→ Work task
The entries below are to be given back exactly, with images excluded.

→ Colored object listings
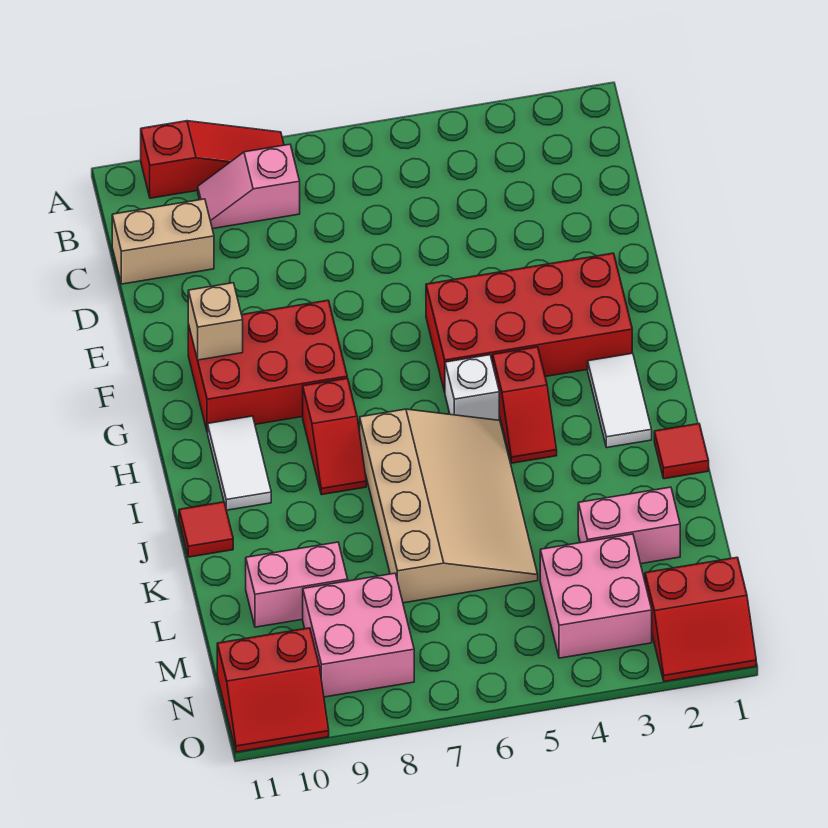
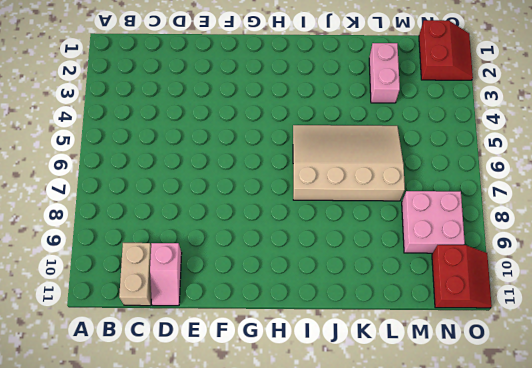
pink slope D10:D11 level 1 top 10 -> pink slope B8:B9 level 1 top 8
none -> red slope A8:A10 level 1 top 10
none -> red brick F2:G5 level 1
none -> red brick F8:G10 level 1

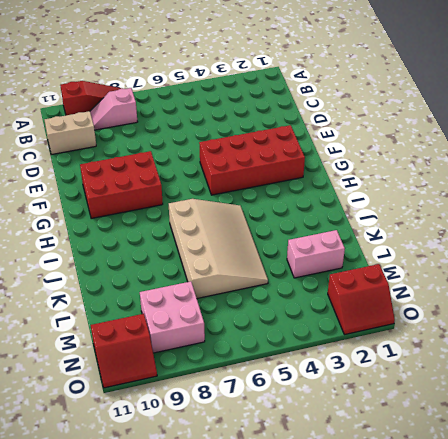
none -> white tile H2:I2 level 1
none -> red slope H4:I4 level 1 top H
none -> white brick H5 level 1

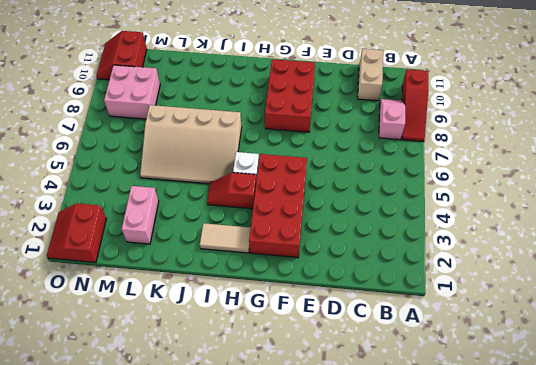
tan tile H2:I2 level 1 -> white tile H2:I2 level 1
none -> red slope H8:I8 level 1 top H
none -> white tile H10:I10 level 1
none -> red tile J1 level 1

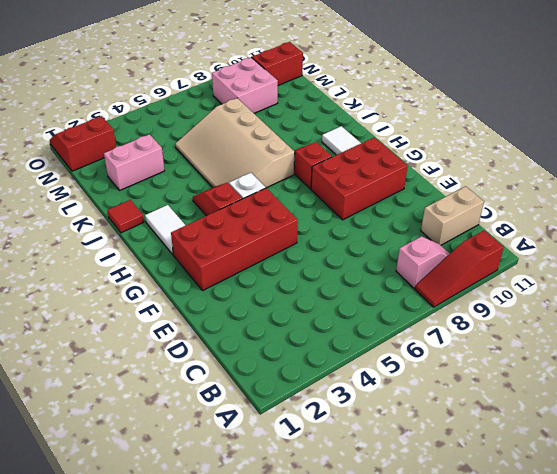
none -> red tile J11 level 1
none -> pink brick L9:L10 level 1
none -> pink brick M3:N4 level 1

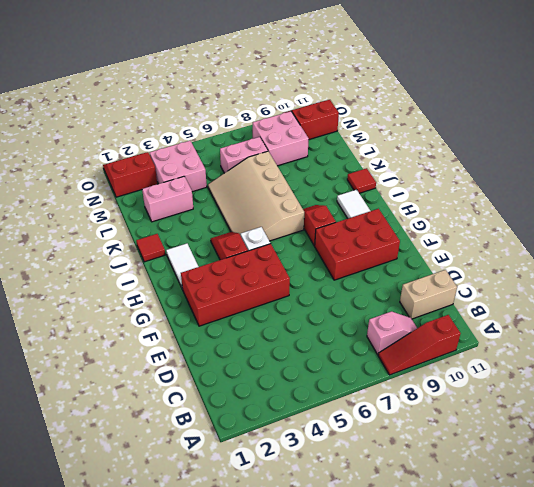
pink brick M6:M7 level 1 -> pink brick L9:L10 level 1
none -> tan brick F10 level 2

→ Response for this exercise
pink slope D10:D11 level 1 top 10 -> pink slope B8:B9 level 1 top 8
none -> red slope A8:A10 level 1 top 10
none -> red brick F2:G5 level 1
none -> red brick F8:G10 level 1

none -> white tile H2:I2 level 1
none -> red slope H4:I4 level 1 top H
none -> white brick H5 level 1

tan tile H2:I2 level 1 -> white tile H2:I2 level 1
none -> red slope H8:I8 level 1 top H
none -> white tile H10:I10 level 1
none -> red tile J1 level 1

none -> red tile J11 level 1
none -> pink brick L9:L10 level 1
none -> pink brick M3:N4 level 1

pink brick M6:M7 level 1 -> pink brick L9:L10 level 1
none -> tan brick F10 level 2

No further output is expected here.